Scan the following data for lines with "Garnrolle" and state how many there are, as a number only.

Data items:
== Segment start ==

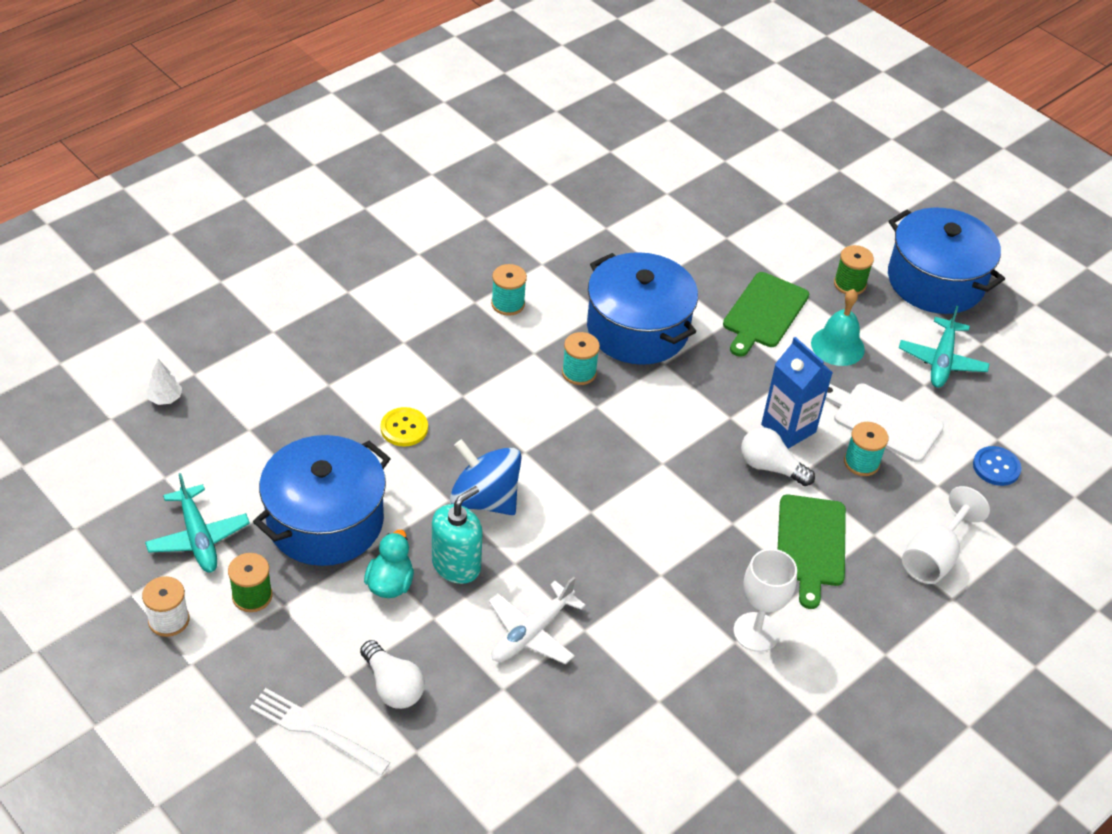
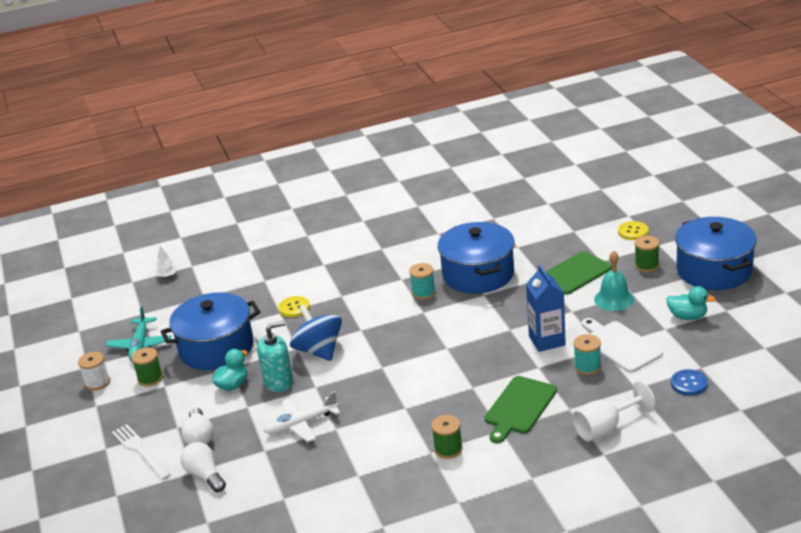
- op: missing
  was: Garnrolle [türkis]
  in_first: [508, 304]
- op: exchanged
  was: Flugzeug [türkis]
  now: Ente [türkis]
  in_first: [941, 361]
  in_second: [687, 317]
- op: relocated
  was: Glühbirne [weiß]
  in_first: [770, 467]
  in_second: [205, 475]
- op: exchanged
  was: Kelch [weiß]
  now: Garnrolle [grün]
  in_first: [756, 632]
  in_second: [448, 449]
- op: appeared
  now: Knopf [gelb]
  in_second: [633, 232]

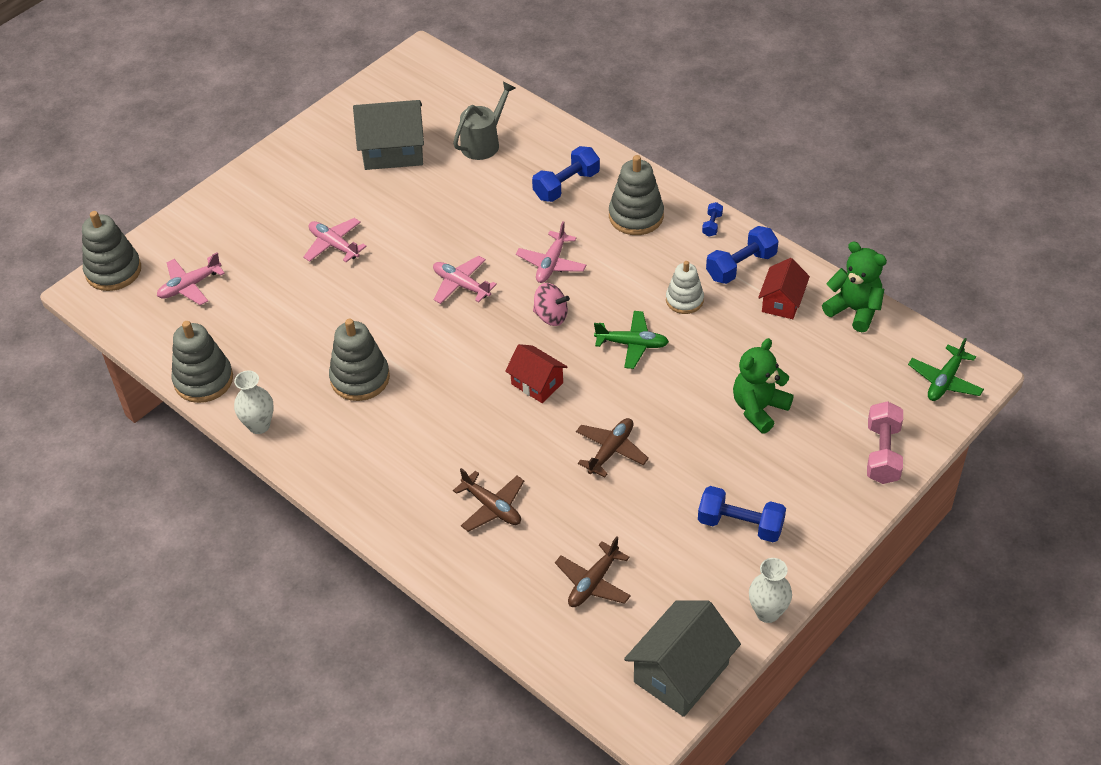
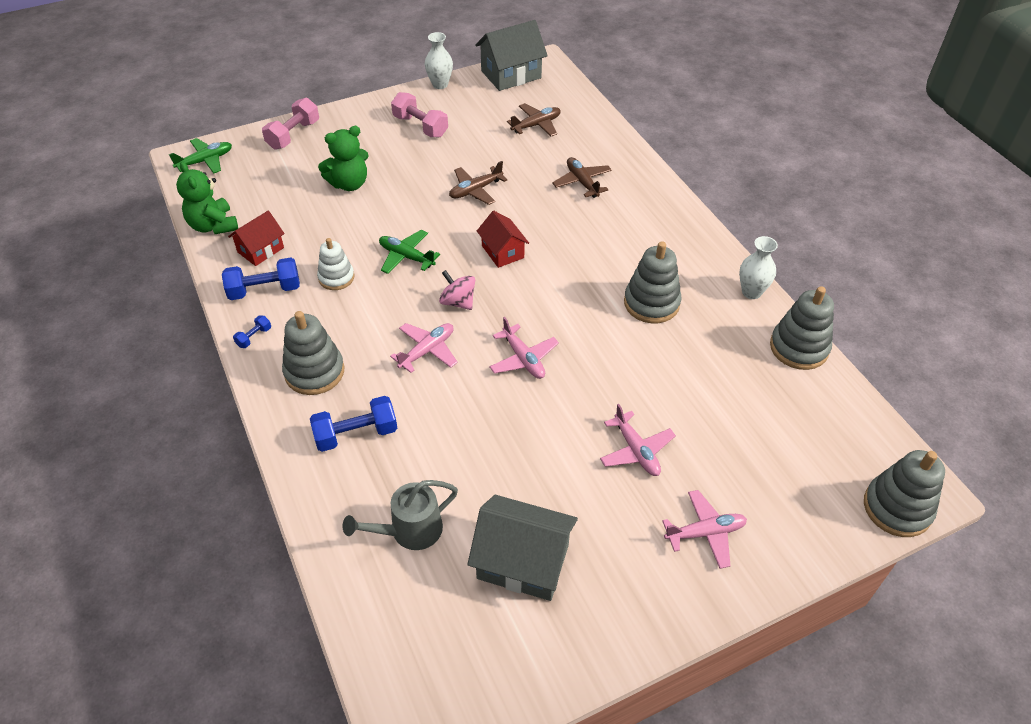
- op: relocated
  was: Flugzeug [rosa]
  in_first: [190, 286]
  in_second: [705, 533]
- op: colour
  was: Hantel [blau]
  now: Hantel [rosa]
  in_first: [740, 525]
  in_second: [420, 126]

== Segment end ==
== Segment start ==

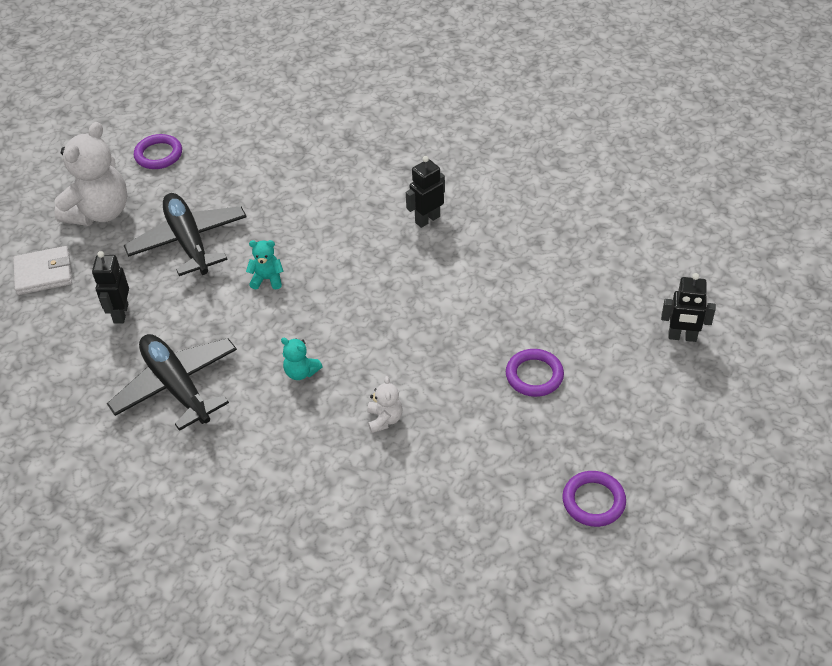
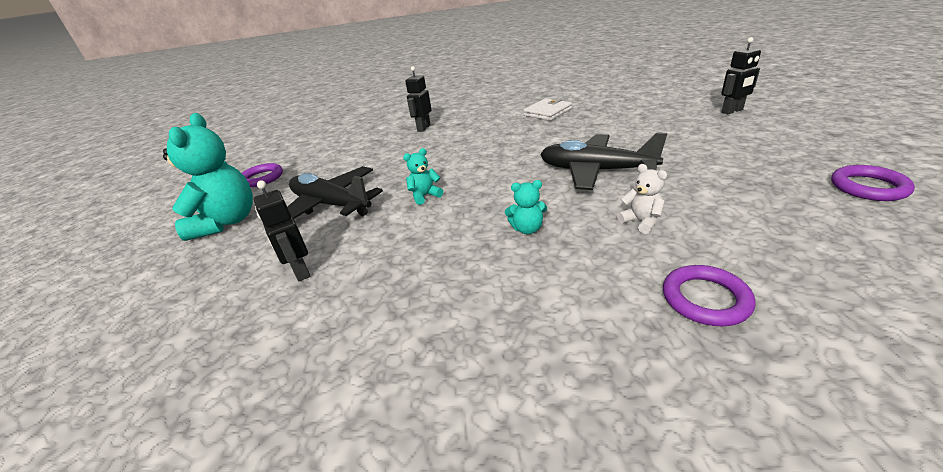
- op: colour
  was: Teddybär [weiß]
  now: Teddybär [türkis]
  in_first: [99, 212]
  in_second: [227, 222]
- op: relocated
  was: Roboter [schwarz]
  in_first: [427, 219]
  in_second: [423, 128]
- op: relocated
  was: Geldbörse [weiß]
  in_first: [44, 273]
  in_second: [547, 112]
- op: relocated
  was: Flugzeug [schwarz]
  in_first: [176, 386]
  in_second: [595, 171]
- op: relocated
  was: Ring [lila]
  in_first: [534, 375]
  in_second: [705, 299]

== Segment end ==

_Solution to the problem_: 2